** Excerpted data follows **

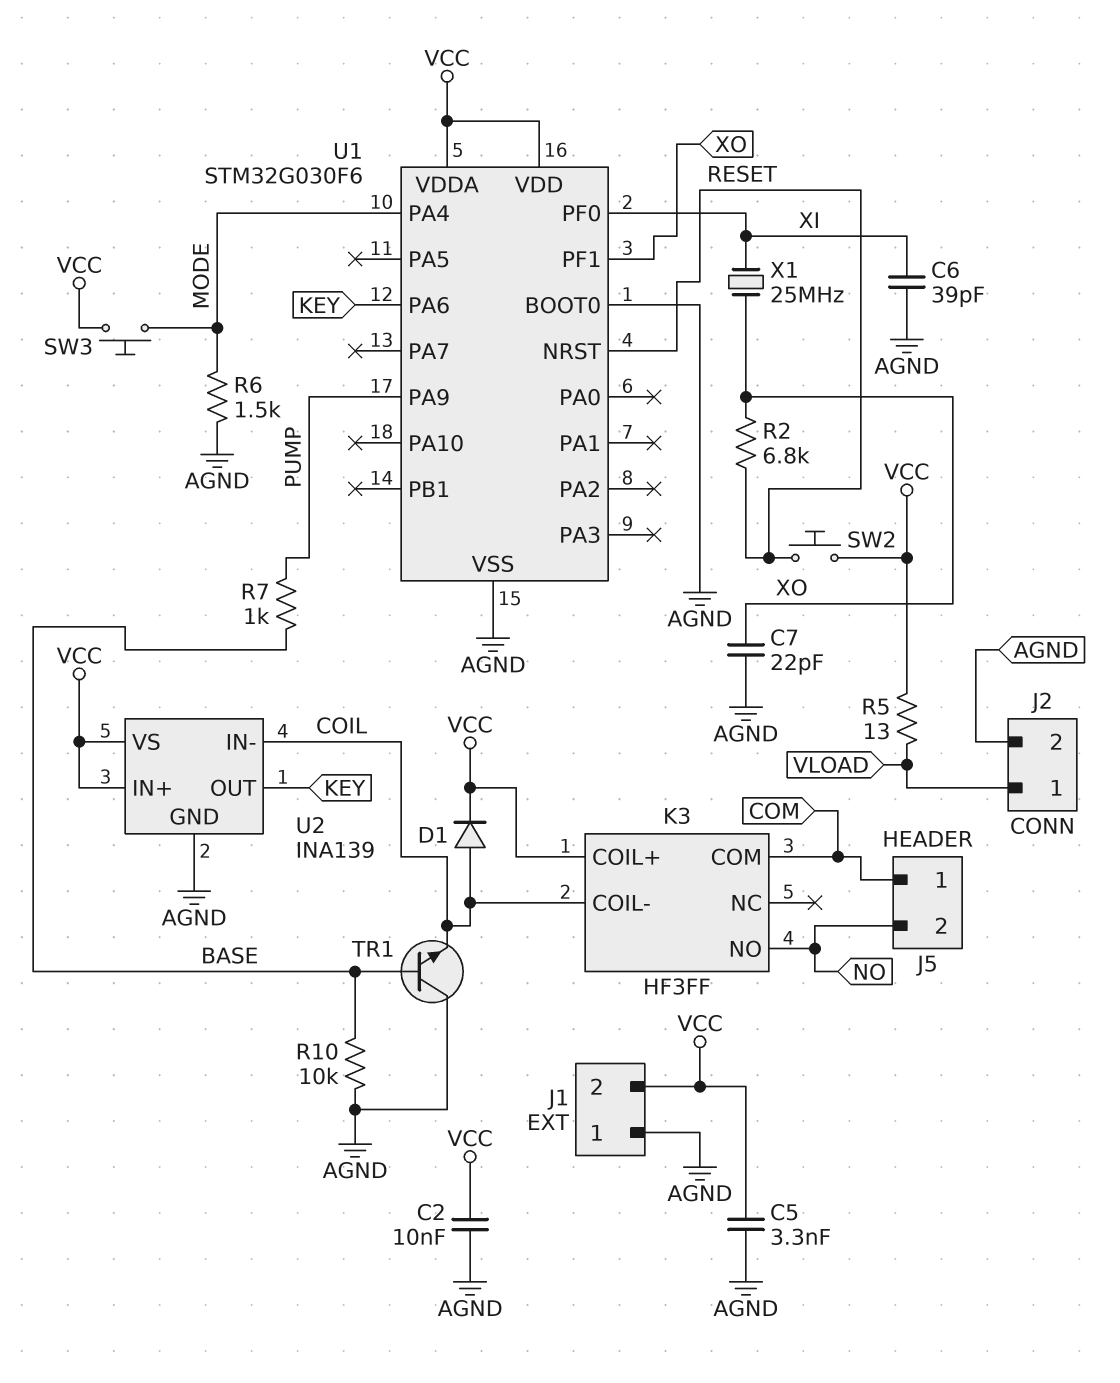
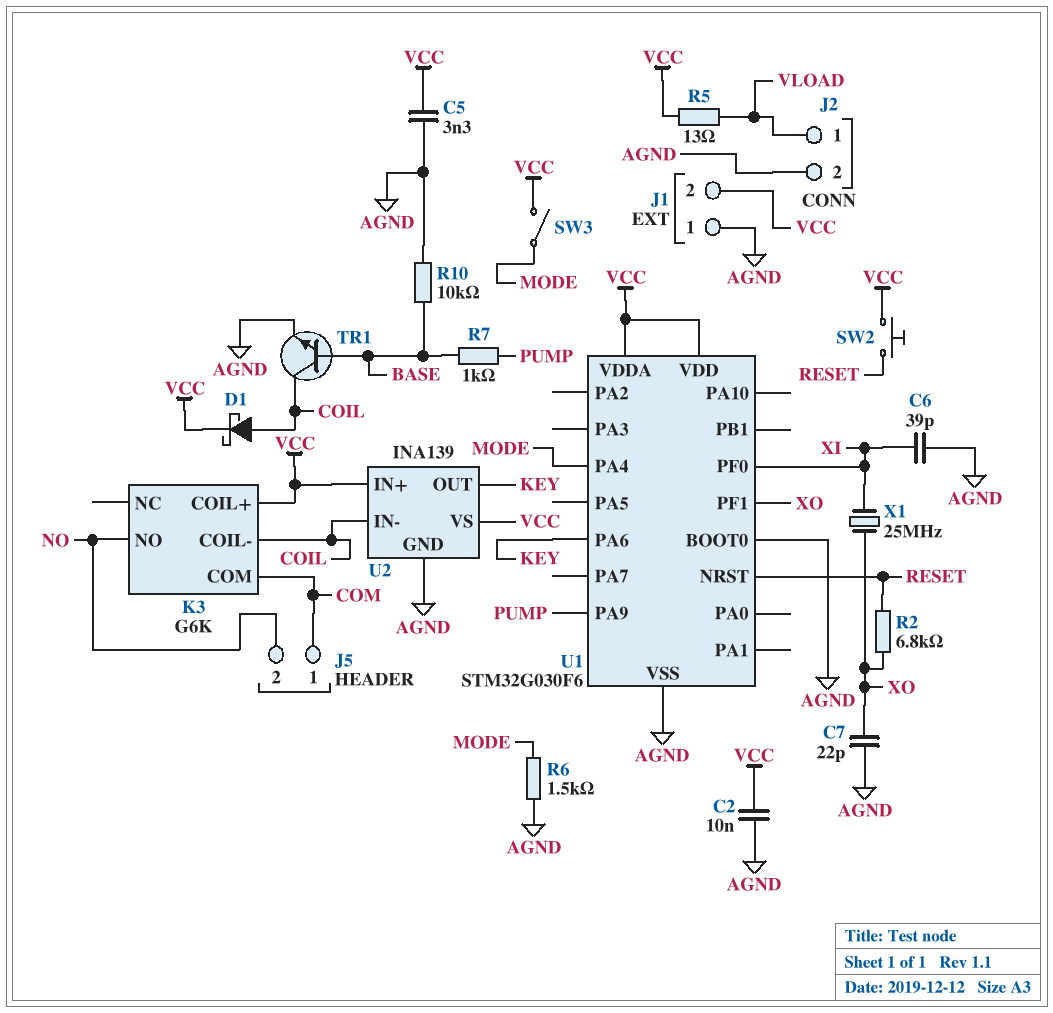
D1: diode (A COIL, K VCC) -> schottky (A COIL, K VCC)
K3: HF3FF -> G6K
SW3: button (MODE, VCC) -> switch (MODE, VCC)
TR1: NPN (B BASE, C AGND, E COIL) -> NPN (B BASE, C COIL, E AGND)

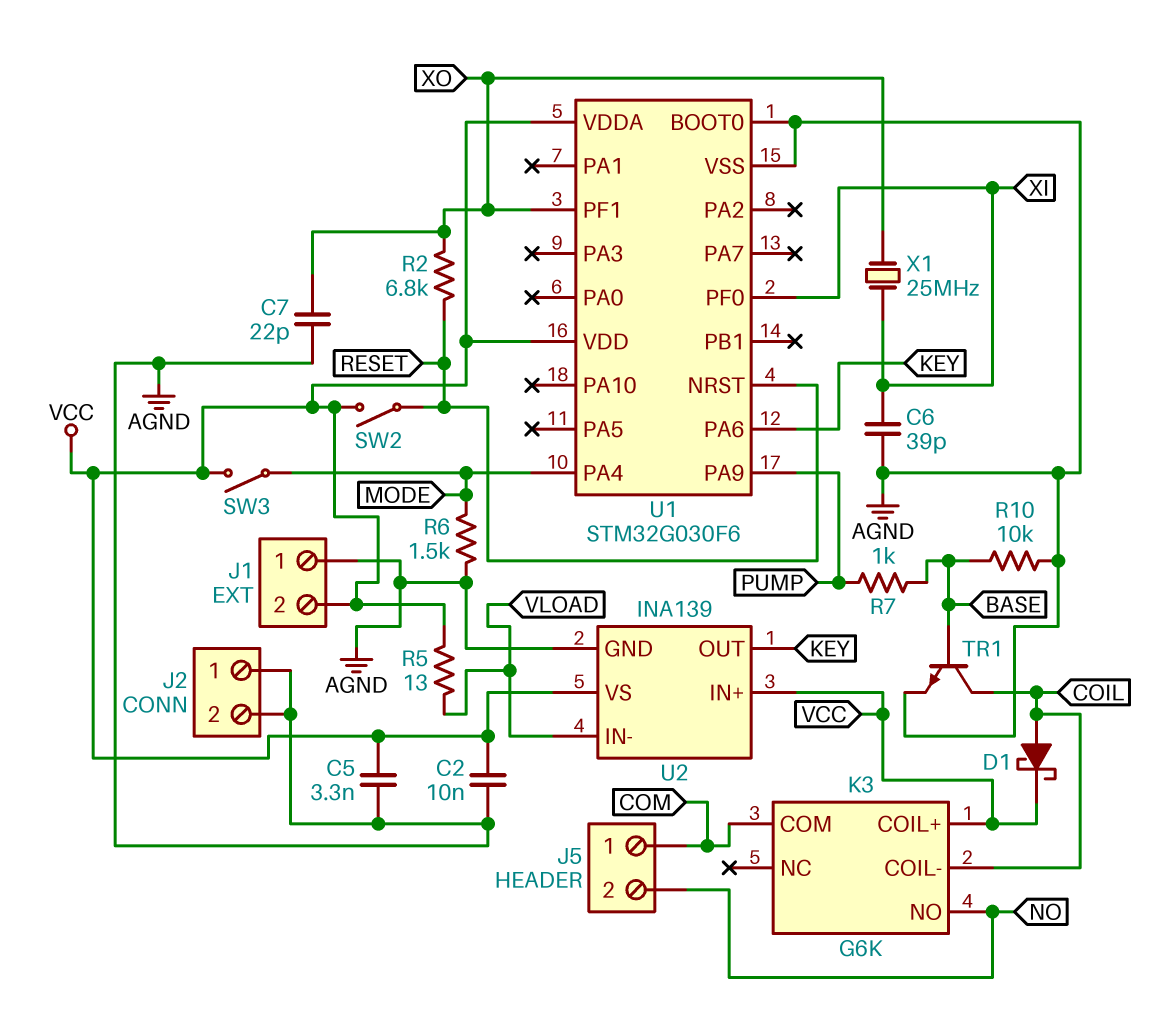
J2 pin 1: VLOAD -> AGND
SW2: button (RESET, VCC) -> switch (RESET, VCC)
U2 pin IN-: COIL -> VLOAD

** End of Excerpted data **
** Excerpted data follows **

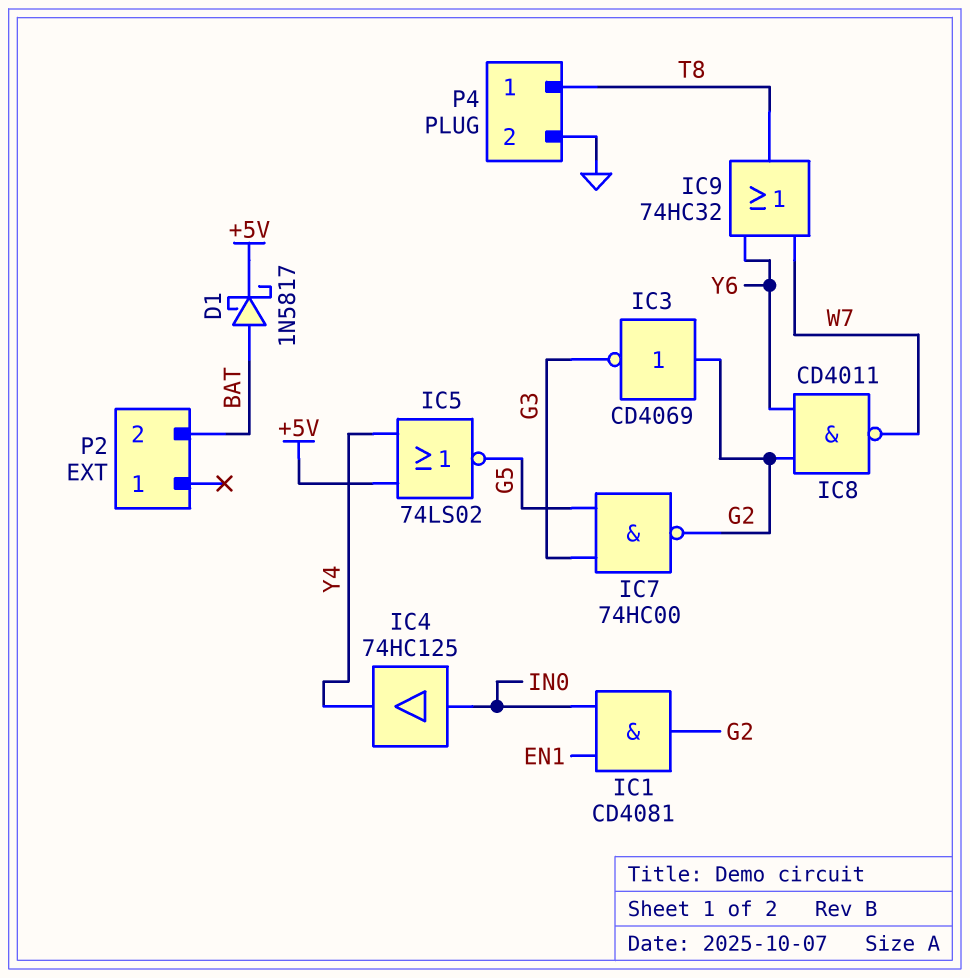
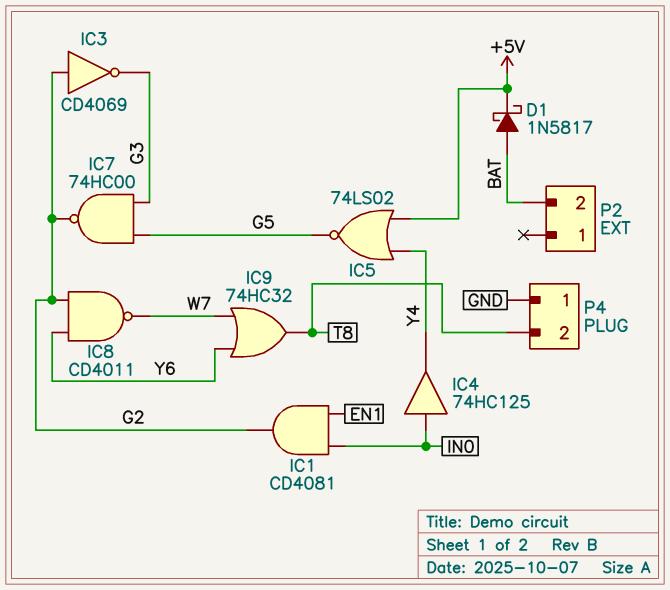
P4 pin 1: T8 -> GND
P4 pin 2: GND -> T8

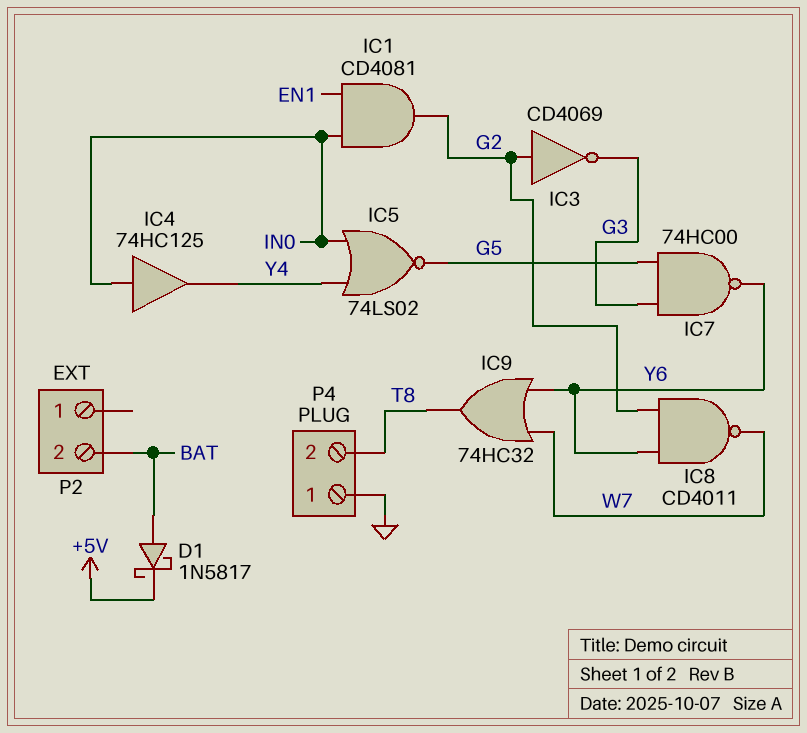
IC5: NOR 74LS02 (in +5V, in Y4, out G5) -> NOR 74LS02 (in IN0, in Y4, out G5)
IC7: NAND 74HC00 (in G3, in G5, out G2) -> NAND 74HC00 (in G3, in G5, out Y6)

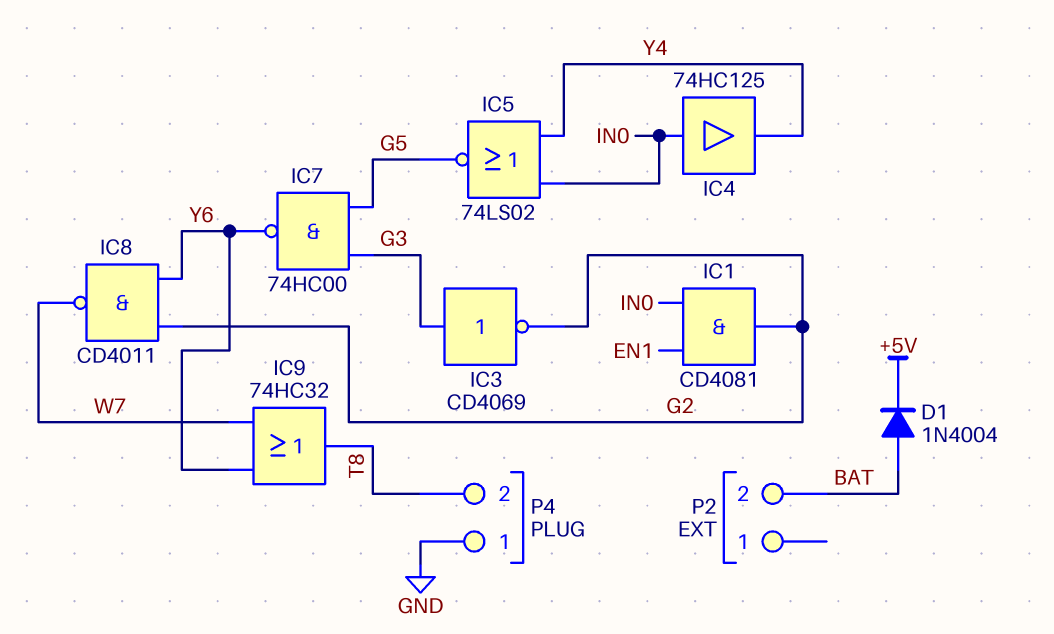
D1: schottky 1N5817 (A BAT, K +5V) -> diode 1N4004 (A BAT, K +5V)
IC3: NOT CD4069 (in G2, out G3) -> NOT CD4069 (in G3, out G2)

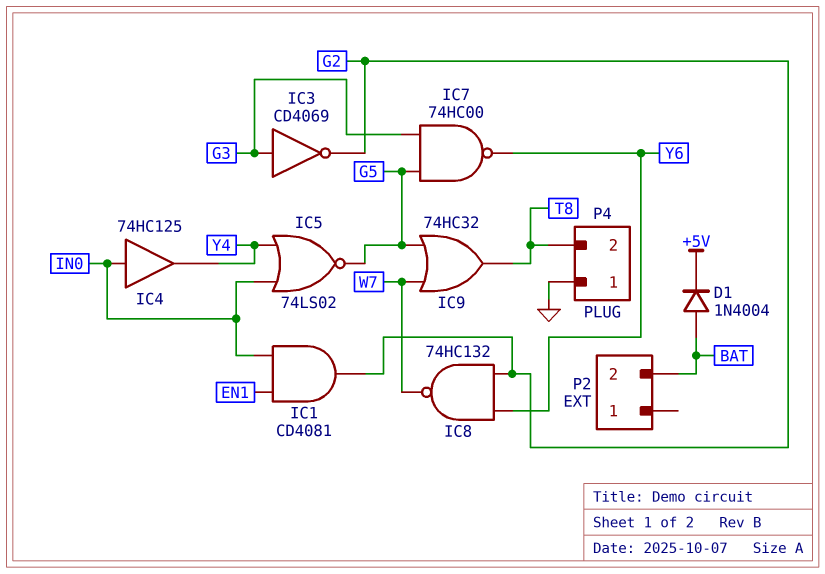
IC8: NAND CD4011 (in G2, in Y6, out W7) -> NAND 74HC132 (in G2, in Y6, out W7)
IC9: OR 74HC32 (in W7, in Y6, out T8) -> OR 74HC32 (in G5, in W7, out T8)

** End of Excerpted data **
** Excerpted data follows **

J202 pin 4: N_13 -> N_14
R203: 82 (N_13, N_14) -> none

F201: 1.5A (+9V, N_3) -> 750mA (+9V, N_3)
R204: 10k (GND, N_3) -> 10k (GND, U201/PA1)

** End of Excerpted data **

▶ [What the task asks]:
Among the entries above, take the line with "D1: diode (A", the line with "U2 pin IN-: COIL -> VLOAD", and all the lines between them, and restate them word for word without pictures.

▶ [Answer space]:
D1: diode (A COIL, K VCC) -> schottky (A COIL, K VCC)
K3: HF3FF -> G6K
SW3: button (MODE, VCC) -> switch (MODE, VCC)
TR1: NPN (B BASE, C AGND, E COIL) -> NPN (B BASE, C COIL, E AGND)

J2 pin 1: VLOAD -> AGND
SW2: button (RESET, VCC) -> switch (RESET, VCC)
U2 pin IN-: COIL -> VLOAD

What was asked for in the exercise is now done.